[Opening RECORD EXCERPTS section]

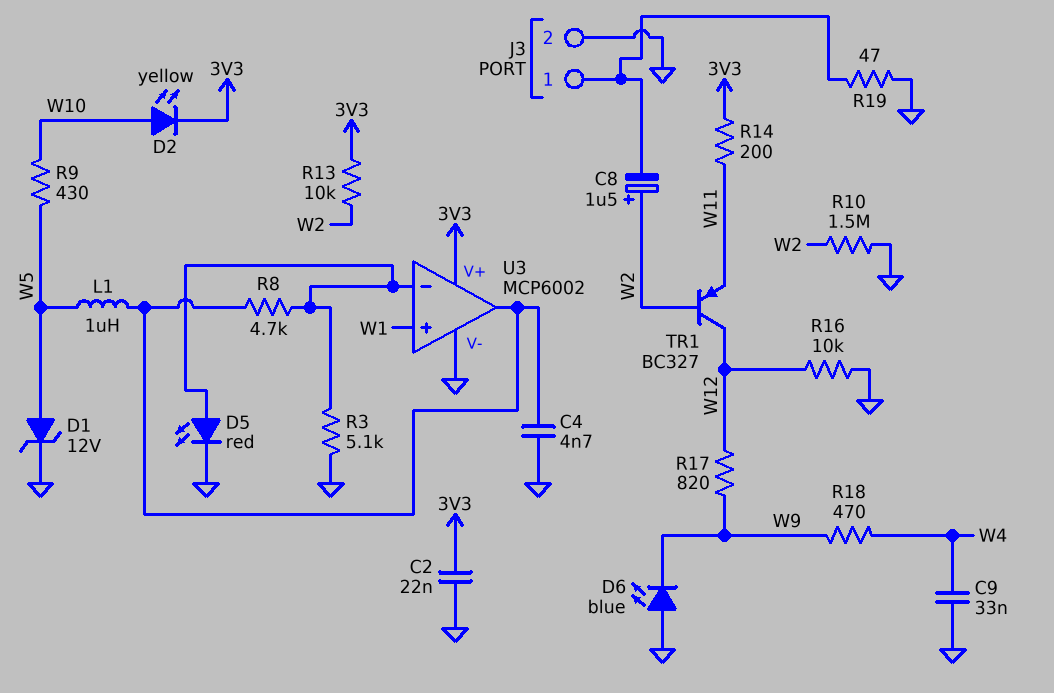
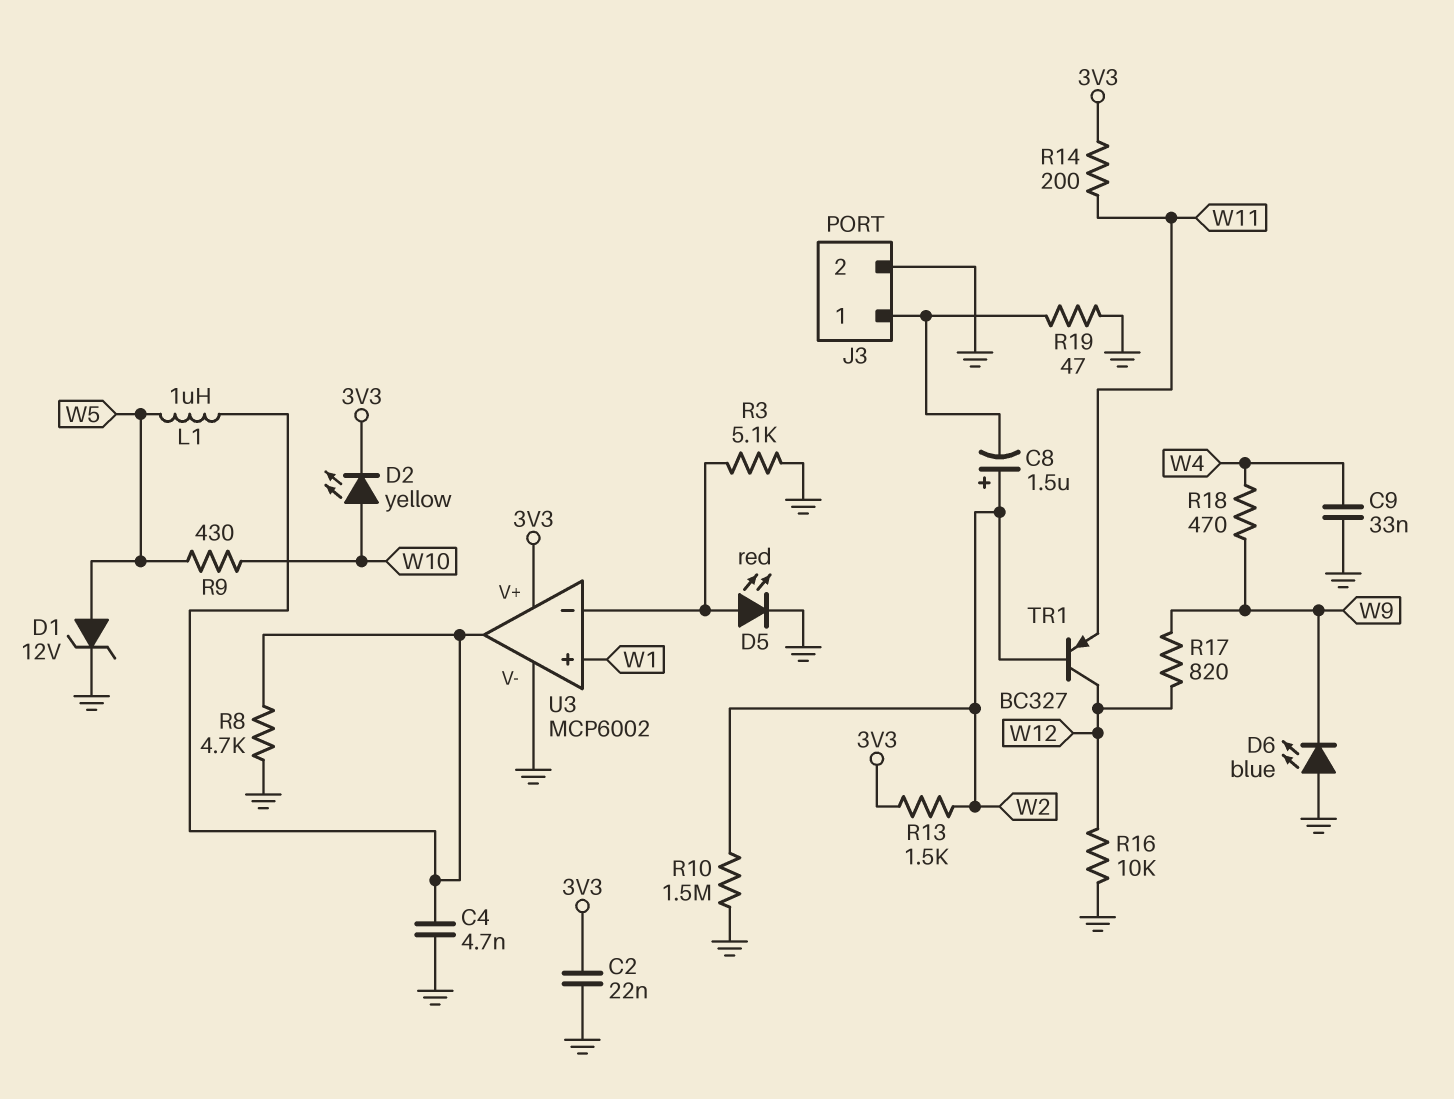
R8: 4.7k (U3/in-, U3/out) -> 4.7k (GND, U3/out)
R13: 10k (3V3, W2) -> 1.5k (3V3, W2)

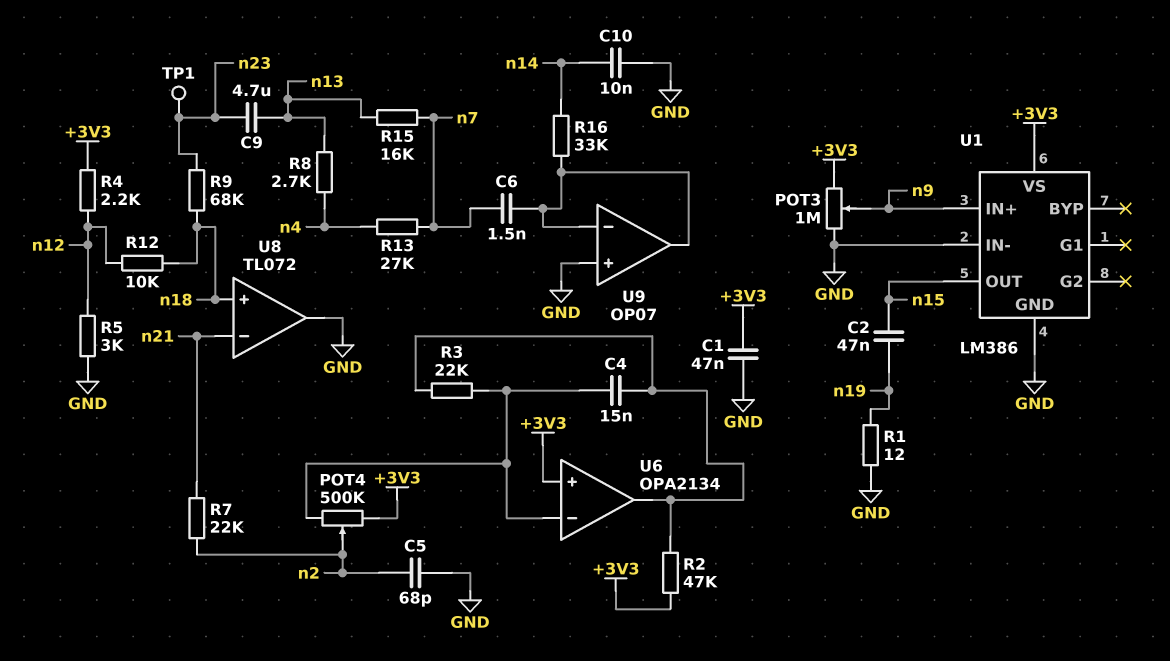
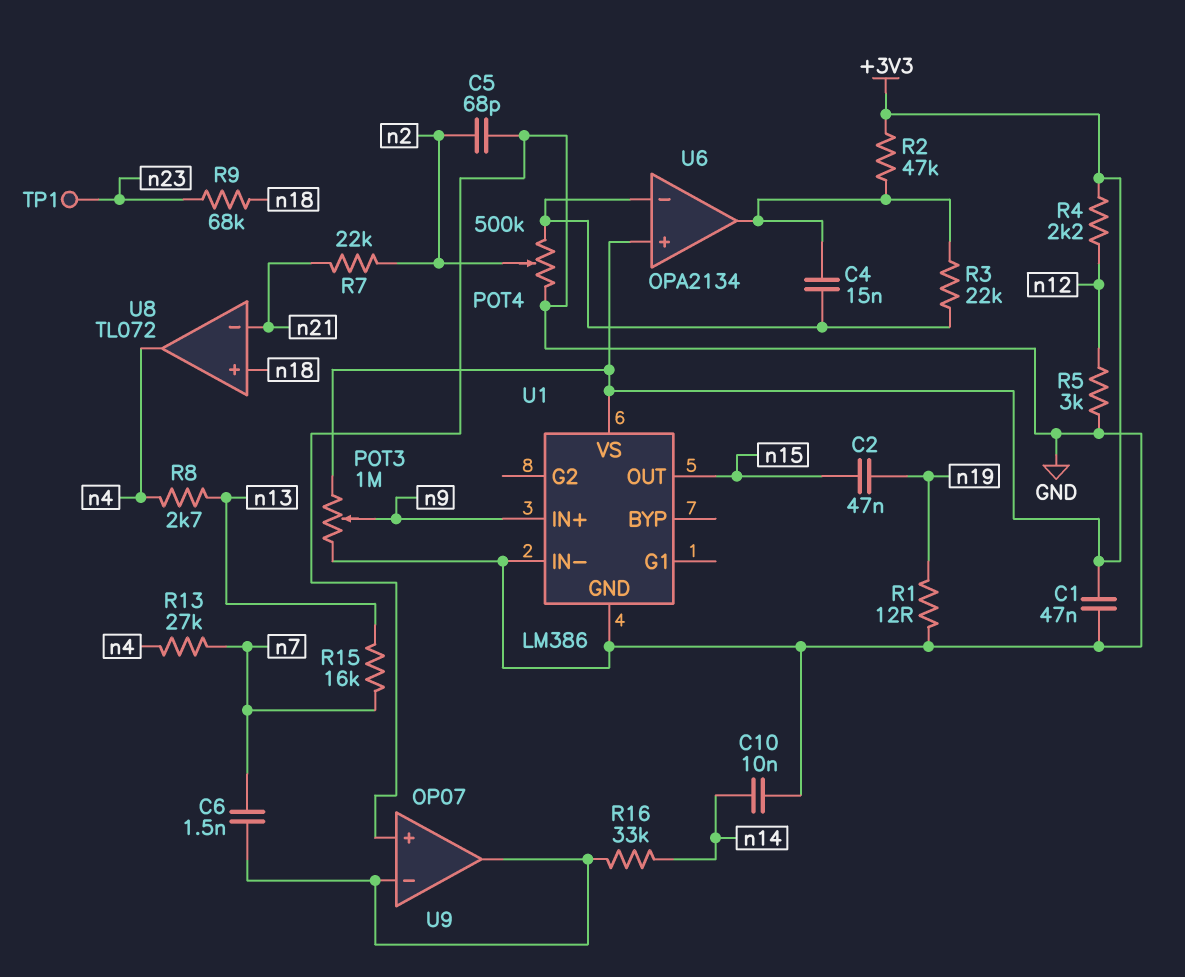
C9: 4.7uF (n13, n23) -> none
POT4: 500k (+3V3, U6/in-, wiper n2) -> 500k (GND, U6/in-, wiper n2)
R12: 10k (n12, n18) -> none
U8 pin out: GND -> n4

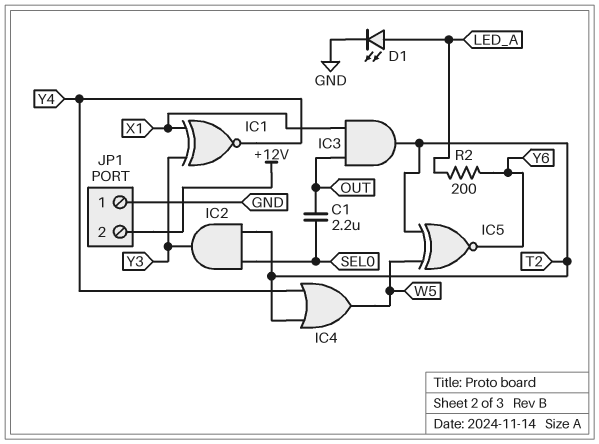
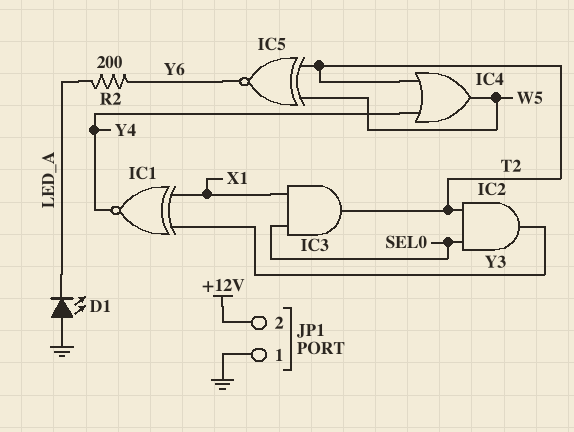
C1: 2.2uF (OUT, SEL0) -> none
D1: LED (A LED_A, K GND) -> LED (A GND, K LED_A)
IC3: AND (in OUT, in X1, out T2) -> AND (in SEL0, in X1, out T2)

[Closing RECORD EXCERPTS section]

* _EXERCISE OBJECTIVE_: The result should be an exact copy of every entry above, with no pictures included.

* _ANSWER FOR THE TASK_:
R8: 4.7k (U3/in-, U3/out) -> 4.7k (GND, U3/out)
R13: 10k (3V3, W2) -> 1.5k (3V3, W2)

C9: 4.7uF (n13, n23) -> none
POT4: 500k (+3V3, U6/in-, wiper n2) -> 500k (GND, U6/in-, wiper n2)
R12: 10k (n12, n18) -> none
U8 pin out: GND -> n4

C1: 2.2uF (OUT, SEL0) -> none
D1: LED (A LED_A, K GND) -> LED (A GND, K LED_A)
IC3: AND (in OUT, in X1, out T2) -> AND (in SEL0, in X1, out T2)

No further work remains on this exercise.